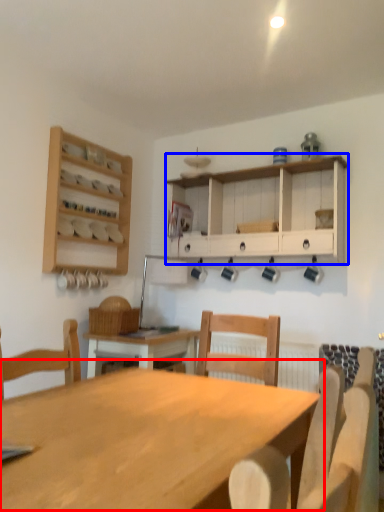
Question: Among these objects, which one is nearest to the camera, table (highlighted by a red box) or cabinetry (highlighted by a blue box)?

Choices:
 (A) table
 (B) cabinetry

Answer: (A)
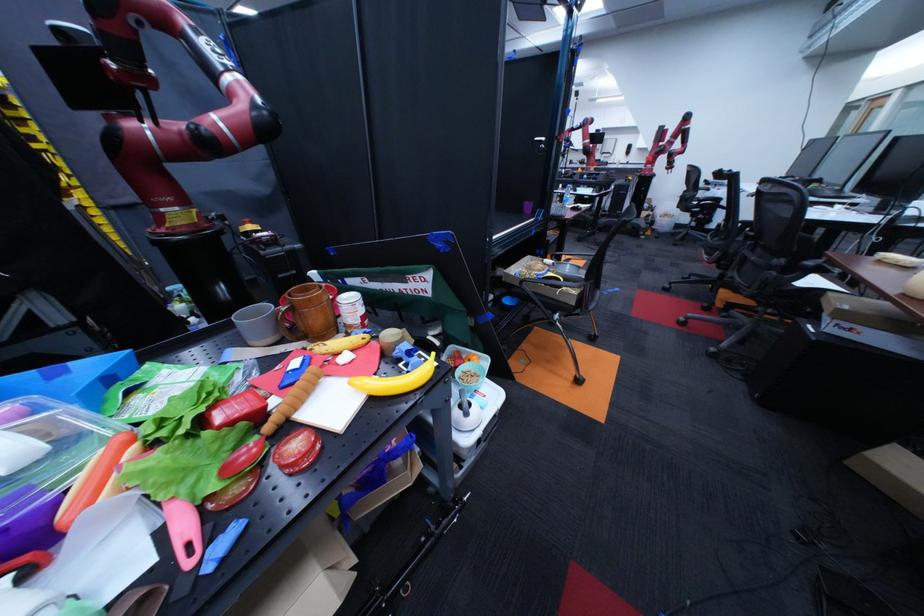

================

**What the task requires:** Reproduce the rows above with "camera" swapped for "viewer" and everything else unchanged, omitting the pictures.

**Exercise solution:**
Question: Among these objects, which one is nearest to the viewer, table (highlighted by a red box) or cabinetry (highlighted by a blue box)?

Choices:
 (A) table
 (B) cabinetry

Answer: (A)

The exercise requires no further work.